• HOW TO COMPLETE THIS TASK: When you restate the entries that follow, keep every word exactly and drop the pictures.

Spatial reasoning data
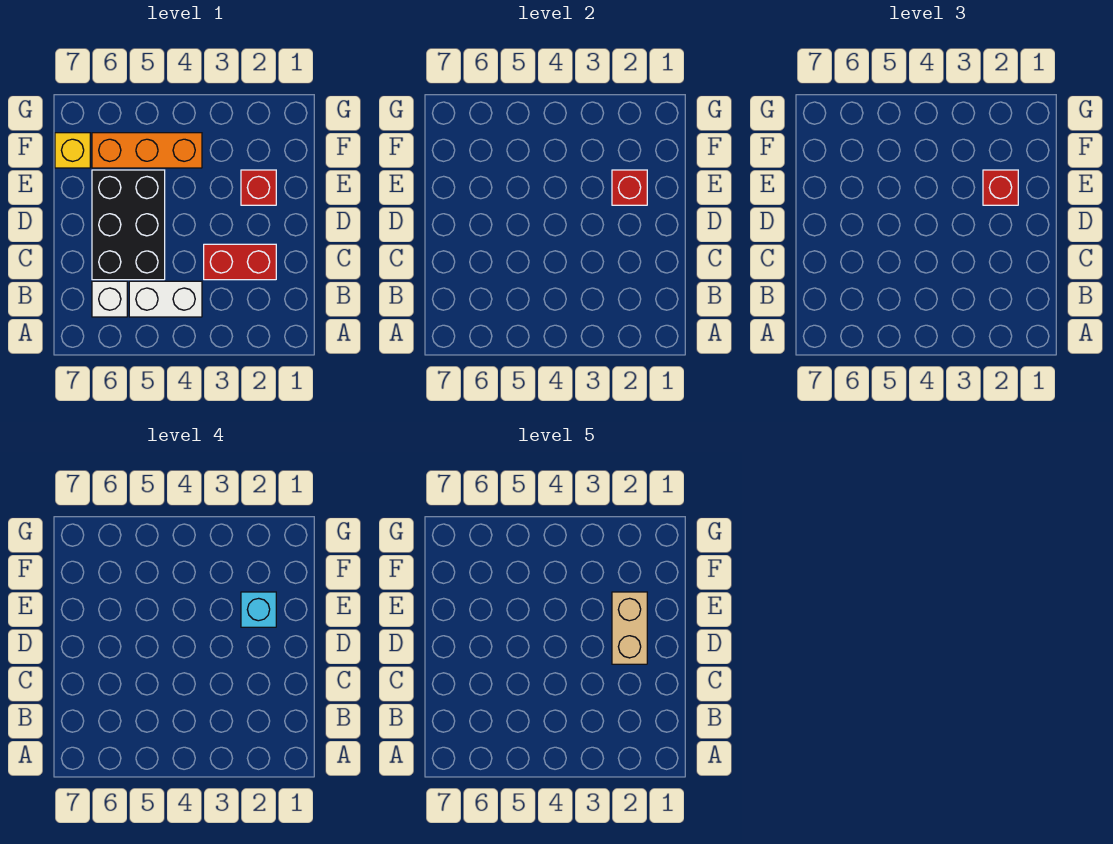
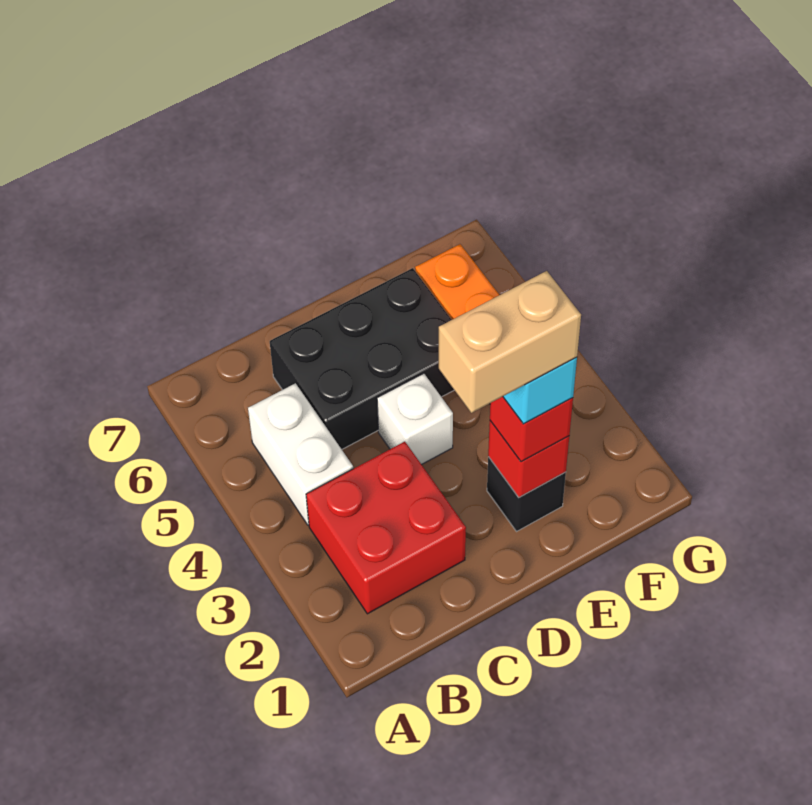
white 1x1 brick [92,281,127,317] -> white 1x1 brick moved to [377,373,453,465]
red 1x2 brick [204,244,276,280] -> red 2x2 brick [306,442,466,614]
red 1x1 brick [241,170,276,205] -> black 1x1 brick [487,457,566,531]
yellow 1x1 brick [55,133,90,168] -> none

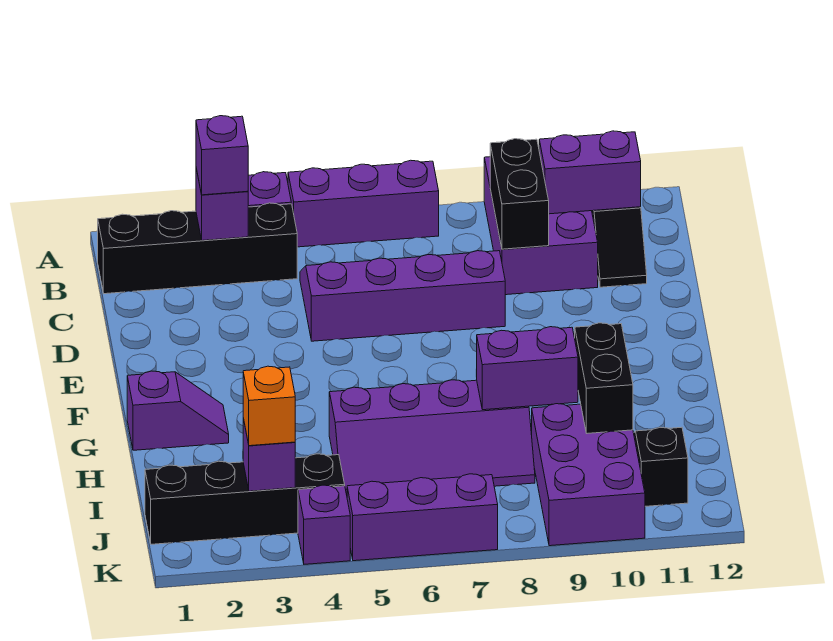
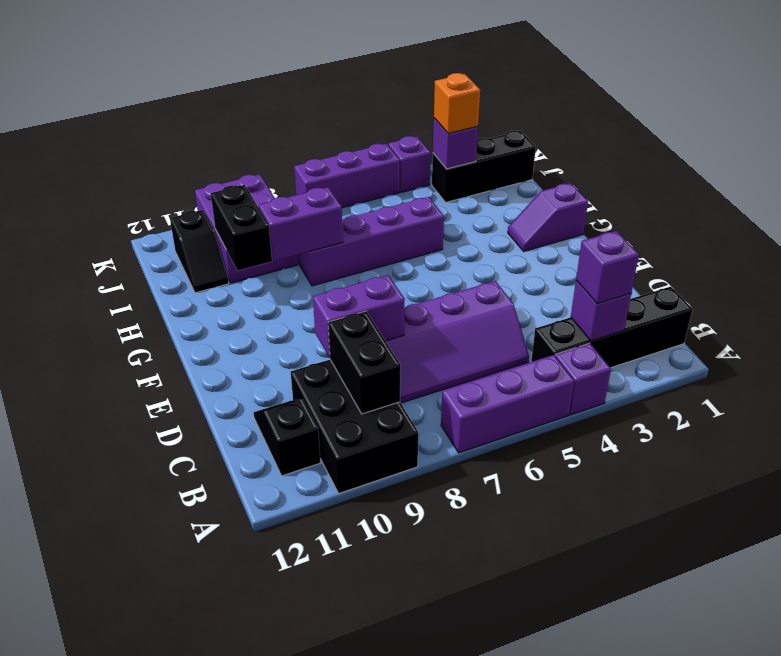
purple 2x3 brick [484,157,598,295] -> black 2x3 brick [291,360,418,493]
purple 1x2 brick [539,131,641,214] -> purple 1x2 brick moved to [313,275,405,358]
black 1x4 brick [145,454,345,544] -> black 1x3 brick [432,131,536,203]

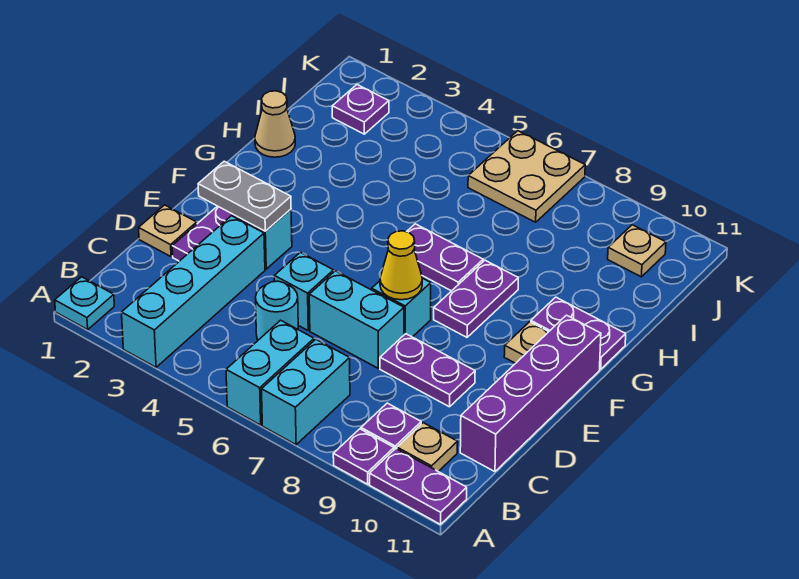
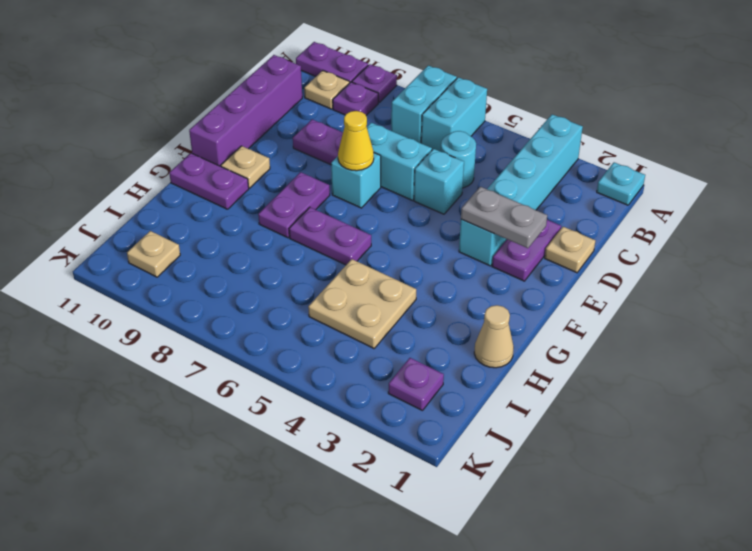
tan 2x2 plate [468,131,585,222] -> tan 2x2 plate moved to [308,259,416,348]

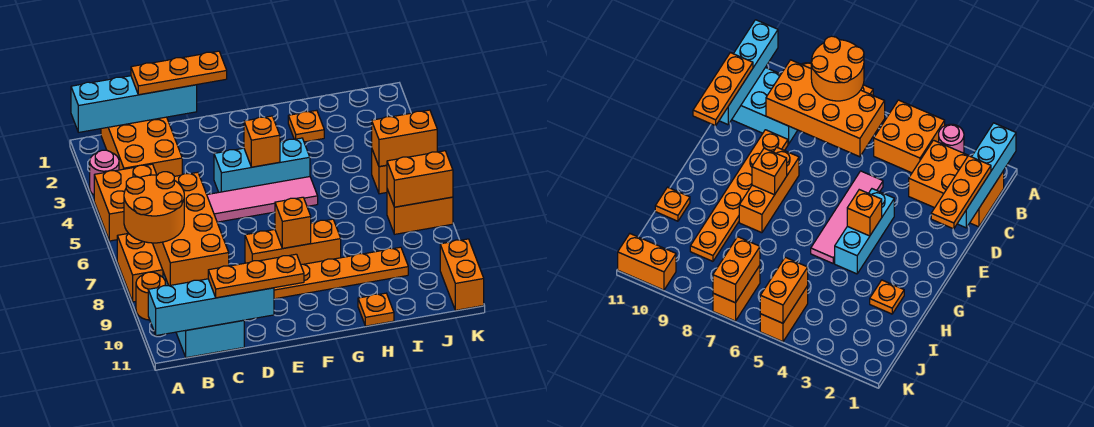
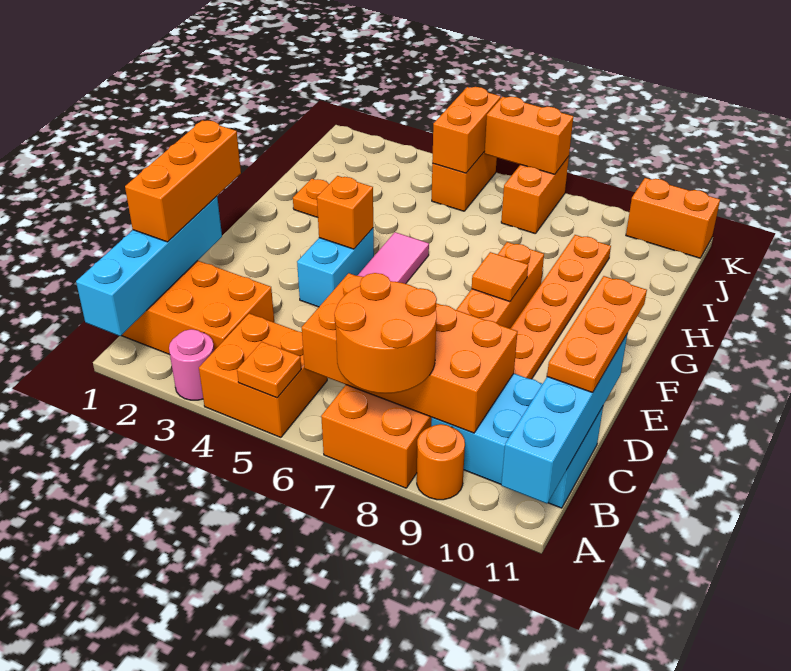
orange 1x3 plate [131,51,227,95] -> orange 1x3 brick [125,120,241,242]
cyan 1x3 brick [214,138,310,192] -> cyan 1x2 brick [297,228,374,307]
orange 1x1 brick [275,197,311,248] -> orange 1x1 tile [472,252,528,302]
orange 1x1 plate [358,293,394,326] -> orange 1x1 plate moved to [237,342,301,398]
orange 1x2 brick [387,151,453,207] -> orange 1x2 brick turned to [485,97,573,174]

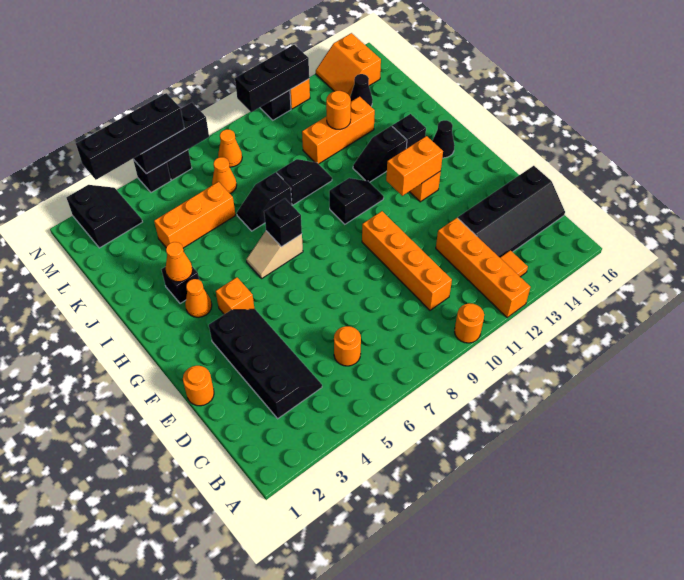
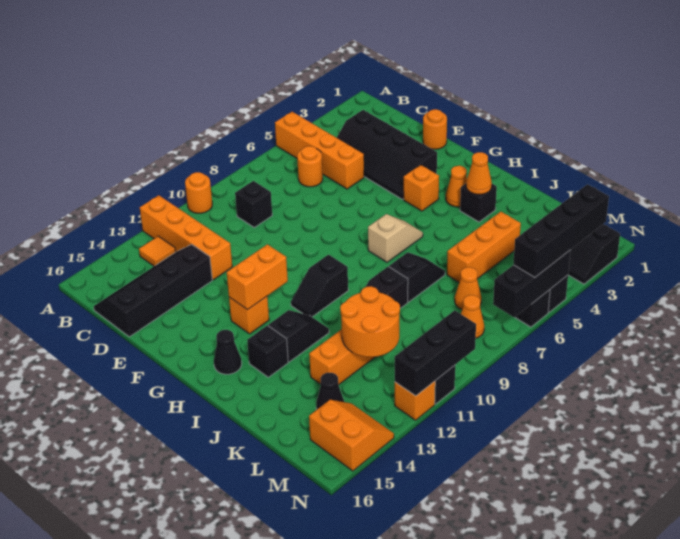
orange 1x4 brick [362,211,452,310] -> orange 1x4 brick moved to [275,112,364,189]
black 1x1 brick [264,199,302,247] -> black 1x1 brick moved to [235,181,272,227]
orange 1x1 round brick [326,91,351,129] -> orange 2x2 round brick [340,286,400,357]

• SOLVED EXERCISE:
white 1x1 brick [92,281,127,317] -> white 1x1 brick moved to [377,373,453,465]
red 1x2 brick [204,244,276,280] -> red 2x2 brick [306,442,466,614]
red 1x1 brick [241,170,276,205] -> black 1x1 brick [487,457,566,531]
yellow 1x1 brick [55,133,90,168] -> none

purple 2x3 brick [484,157,598,295] -> black 2x3 brick [291,360,418,493]
purple 1x2 brick [539,131,641,214] -> purple 1x2 brick moved to [313,275,405,358]
black 1x4 brick [145,454,345,544] -> black 1x3 brick [432,131,536,203]

tan 2x2 plate [468,131,585,222] -> tan 2x2 plate moved to [308,259,416,348]

orange 1x3 plate [131,51,227,95] -> orange 1x3 brick [125,120,241,242]
cyan 1x3 brick [214,138,310,192] -> cyan 1x2 brick [297,228,374,307]
orange 1x1 brick [275,197,311,248] -> orange 1x1 tile [472,252,528,302]
orange 1x1 plate [358,293,394,326] -> orange 1x1 plate moved to [237,342,301,398]
orange 1x2 brick [387,151,453,207] -> orange 1x2 brick turned to [485,97,573,174]

orange 1x4 brick [362,211,452,310] -> orange 1x4 brick moved to [275,112,364,189]
black 1x1 brick [264,199,302,247] -> black 1x1 brick moved to [235,181,272,227]
orange 1x1 round brick [326,91,351,129] -> orange 2x2 round brick [340,286,400,357]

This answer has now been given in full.